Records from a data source

- Opening Delimiter -

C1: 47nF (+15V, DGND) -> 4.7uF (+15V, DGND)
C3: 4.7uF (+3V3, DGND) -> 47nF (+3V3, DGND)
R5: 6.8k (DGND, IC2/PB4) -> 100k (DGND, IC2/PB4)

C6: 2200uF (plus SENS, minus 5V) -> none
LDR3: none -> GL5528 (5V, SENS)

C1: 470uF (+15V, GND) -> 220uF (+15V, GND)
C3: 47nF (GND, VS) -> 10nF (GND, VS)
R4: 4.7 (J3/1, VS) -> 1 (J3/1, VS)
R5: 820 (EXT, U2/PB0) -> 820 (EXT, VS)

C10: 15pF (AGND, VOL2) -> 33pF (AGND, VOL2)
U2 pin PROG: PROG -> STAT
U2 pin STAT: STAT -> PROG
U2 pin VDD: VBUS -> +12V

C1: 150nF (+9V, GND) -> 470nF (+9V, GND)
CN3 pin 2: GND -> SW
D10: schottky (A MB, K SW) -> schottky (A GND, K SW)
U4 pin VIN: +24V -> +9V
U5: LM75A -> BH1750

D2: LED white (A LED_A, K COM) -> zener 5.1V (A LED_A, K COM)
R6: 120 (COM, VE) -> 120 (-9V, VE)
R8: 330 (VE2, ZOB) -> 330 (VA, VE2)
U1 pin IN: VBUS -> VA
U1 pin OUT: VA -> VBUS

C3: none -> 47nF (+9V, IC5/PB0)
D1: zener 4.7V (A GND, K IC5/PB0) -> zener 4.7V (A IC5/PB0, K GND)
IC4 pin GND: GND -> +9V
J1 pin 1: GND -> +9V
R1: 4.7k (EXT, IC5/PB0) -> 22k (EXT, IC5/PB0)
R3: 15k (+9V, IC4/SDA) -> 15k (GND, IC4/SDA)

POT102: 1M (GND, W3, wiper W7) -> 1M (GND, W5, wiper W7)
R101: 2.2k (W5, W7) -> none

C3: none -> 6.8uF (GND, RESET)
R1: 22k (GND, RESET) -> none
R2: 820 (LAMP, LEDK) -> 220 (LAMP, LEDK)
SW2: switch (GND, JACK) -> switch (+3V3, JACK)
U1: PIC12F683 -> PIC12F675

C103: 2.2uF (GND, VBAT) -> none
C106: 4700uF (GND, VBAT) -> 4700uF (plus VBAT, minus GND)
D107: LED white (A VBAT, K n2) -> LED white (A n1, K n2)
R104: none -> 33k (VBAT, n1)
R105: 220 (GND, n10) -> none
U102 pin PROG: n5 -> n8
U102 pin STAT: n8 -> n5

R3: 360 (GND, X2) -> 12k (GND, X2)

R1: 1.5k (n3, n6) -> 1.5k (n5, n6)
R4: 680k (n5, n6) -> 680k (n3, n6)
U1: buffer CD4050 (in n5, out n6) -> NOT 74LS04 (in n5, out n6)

- Closing Delimiter -

## PROBLEM
Count the lines above that contain "STAT" and reply with the figure alone.

## RESPONSE TO THIS TASK
3